■ What to produce ■
Scan the records for lines holding "russet". Say how many there are and give nothing else.

■ Input ■
____________________

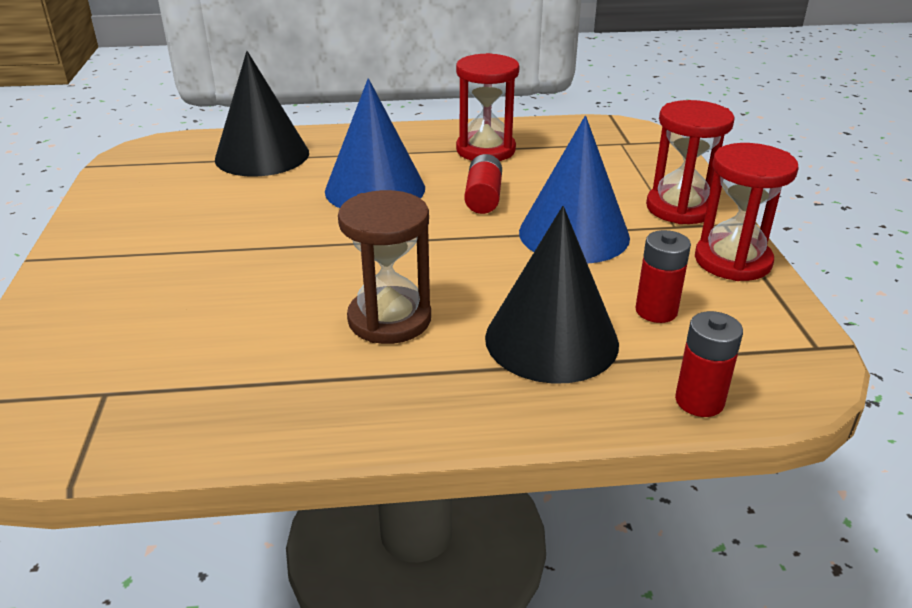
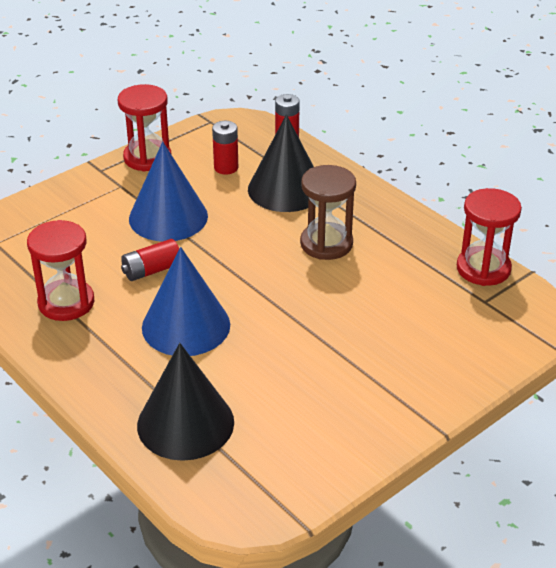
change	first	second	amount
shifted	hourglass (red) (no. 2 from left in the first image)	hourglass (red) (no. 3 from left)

____________________

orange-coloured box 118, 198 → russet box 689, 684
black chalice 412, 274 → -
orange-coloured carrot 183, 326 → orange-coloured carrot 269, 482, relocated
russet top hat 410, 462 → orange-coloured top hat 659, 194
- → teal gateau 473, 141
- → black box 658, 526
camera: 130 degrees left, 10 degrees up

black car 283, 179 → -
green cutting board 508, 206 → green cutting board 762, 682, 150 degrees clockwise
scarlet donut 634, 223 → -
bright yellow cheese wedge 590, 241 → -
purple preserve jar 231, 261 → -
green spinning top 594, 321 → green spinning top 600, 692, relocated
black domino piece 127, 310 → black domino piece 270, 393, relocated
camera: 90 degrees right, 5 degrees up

____________________

■ Reply ■
2